Coordinate-based object records:
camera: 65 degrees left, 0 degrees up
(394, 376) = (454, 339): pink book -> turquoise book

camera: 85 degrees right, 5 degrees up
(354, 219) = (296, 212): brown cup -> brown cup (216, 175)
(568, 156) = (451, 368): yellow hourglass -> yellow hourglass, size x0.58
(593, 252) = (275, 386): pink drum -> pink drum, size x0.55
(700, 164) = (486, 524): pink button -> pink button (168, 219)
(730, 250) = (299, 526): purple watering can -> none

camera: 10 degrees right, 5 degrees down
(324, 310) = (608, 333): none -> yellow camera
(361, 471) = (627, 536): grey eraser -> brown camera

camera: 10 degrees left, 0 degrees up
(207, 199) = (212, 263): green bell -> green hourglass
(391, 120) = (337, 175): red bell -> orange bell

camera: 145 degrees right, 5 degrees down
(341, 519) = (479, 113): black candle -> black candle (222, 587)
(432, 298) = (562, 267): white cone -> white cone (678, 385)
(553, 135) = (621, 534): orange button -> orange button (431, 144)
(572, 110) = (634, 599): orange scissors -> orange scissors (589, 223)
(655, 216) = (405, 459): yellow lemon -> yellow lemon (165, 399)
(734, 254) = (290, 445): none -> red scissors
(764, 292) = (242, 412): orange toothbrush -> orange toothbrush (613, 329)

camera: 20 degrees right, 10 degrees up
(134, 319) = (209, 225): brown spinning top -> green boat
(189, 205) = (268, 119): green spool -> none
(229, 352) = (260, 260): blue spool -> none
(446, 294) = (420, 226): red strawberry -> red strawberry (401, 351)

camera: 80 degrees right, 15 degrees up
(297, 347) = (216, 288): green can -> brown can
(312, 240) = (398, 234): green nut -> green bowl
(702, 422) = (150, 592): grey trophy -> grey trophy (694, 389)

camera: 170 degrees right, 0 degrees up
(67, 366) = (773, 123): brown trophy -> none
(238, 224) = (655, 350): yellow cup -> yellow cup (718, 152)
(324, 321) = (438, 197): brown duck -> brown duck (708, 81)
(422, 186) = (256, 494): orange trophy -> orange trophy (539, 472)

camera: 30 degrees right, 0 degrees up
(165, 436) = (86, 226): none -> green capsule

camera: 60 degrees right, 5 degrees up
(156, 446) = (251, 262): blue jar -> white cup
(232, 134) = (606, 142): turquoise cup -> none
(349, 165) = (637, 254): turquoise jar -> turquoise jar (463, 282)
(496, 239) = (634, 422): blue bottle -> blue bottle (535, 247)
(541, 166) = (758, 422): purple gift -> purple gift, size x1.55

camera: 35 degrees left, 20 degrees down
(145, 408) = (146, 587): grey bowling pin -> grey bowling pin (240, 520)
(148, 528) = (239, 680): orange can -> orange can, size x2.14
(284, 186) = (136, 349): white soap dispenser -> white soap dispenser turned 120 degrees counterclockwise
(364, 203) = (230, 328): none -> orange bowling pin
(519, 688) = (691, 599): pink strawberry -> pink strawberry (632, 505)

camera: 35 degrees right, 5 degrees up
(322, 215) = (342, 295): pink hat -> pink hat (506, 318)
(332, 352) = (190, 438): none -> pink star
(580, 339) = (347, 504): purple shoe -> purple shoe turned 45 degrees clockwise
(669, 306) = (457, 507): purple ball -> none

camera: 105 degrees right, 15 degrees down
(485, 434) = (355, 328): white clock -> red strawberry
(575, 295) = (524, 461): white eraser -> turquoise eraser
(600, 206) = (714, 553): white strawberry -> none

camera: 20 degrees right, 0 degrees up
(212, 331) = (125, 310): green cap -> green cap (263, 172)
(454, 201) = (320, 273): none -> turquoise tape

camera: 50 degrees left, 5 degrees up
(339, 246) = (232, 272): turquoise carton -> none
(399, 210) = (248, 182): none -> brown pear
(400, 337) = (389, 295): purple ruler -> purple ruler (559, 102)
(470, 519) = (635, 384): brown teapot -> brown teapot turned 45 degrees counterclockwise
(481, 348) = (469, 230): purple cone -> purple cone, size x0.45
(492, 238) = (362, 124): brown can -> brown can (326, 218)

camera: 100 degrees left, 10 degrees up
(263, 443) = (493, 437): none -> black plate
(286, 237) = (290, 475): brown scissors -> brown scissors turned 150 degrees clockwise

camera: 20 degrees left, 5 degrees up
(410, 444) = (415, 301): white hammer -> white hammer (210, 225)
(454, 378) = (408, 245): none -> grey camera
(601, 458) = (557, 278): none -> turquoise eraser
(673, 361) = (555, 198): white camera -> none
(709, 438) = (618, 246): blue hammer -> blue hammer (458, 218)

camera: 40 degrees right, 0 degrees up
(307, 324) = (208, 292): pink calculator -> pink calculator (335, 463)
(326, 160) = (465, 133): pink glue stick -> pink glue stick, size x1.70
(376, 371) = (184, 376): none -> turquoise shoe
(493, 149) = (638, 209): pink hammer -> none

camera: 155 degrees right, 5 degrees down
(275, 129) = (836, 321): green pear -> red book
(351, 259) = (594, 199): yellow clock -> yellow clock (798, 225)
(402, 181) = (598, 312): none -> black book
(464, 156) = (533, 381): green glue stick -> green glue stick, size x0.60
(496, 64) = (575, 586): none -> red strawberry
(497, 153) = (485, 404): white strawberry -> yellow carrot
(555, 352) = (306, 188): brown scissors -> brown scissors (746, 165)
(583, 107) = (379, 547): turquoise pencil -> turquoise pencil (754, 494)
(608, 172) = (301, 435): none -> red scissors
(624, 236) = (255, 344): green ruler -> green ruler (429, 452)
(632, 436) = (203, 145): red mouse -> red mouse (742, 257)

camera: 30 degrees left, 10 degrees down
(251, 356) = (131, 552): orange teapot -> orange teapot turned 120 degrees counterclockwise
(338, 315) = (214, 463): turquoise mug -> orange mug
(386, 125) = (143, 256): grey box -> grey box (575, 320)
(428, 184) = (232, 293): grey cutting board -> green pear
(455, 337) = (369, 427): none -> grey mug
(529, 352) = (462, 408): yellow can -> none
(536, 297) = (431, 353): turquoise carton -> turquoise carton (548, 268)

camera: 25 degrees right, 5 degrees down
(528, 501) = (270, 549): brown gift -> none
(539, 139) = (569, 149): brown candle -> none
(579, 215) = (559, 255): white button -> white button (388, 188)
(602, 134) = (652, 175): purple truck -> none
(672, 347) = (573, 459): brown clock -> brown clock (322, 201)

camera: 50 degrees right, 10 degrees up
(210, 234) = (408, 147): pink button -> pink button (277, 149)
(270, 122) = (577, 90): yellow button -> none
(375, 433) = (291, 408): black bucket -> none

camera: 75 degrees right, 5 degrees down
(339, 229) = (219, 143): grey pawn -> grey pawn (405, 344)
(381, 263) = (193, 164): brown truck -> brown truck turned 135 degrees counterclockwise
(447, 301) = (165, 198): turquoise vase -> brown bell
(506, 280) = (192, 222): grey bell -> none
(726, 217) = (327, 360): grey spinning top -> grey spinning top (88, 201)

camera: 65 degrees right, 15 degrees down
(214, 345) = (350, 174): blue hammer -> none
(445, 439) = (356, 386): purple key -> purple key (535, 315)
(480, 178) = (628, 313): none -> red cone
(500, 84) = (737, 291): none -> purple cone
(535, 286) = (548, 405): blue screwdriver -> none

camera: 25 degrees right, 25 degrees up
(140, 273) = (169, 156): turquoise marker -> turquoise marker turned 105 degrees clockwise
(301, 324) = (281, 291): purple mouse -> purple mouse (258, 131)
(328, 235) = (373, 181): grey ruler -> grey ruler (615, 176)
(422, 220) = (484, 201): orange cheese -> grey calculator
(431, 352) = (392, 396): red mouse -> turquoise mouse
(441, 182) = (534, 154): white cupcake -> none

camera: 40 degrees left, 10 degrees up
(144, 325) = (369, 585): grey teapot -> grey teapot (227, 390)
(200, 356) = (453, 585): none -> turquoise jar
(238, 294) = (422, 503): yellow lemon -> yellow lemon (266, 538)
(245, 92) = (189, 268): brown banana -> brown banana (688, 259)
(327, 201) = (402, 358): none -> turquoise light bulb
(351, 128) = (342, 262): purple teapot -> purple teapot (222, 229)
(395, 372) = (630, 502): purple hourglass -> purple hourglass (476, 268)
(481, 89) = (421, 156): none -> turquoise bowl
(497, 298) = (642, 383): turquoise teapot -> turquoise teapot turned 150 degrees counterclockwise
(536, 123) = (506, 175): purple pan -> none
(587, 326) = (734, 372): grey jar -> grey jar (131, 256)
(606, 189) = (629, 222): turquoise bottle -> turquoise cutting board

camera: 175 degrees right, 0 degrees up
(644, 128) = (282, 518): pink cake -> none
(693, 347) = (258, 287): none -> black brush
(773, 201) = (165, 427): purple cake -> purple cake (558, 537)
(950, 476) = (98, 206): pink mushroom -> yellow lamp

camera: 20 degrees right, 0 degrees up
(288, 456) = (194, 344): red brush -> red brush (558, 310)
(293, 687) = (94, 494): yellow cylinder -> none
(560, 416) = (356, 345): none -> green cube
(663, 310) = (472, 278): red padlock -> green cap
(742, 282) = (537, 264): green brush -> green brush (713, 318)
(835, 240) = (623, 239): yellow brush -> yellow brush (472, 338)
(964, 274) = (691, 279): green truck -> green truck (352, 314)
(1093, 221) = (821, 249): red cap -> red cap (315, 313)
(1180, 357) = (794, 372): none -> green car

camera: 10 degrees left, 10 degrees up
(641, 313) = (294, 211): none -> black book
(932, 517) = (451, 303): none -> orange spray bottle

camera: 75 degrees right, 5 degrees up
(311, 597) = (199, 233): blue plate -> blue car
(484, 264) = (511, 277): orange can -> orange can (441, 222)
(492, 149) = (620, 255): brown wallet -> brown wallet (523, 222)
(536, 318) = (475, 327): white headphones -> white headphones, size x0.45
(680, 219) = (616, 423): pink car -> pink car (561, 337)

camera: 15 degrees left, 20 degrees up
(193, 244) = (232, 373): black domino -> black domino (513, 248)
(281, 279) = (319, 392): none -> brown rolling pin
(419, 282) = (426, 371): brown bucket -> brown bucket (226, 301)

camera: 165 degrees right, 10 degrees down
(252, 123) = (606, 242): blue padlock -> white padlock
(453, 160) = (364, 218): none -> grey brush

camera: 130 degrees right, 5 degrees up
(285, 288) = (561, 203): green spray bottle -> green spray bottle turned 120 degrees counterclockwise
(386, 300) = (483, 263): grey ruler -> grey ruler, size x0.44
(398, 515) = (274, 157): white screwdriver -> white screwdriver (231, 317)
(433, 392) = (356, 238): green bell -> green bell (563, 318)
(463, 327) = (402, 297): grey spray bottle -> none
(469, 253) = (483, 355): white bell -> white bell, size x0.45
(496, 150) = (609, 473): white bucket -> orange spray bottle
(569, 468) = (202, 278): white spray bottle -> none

**Action item:** Taking the entries above, write out exactly the lines starting with the line containing "(568, 156) = (451, 368): yellow" and going on through the line containing "(324, 310) = (608, 333): none", both included, and nothing else.

**Exercise response:**
(568, 156) = (451, 368): yellow hourglass -> yellow hourglass, size x0.58
(593, 252) = (275, 386): pink drum -> pink drum, size x0.55
(700, 164) = (486, 524): pink button -> pink button (168, 219)
(730, 250) = (299, 526): purple watering can -> none

camera: 10 degrees right, 5 degrees down
(324, 310) = (608, 333): none -> yellow camera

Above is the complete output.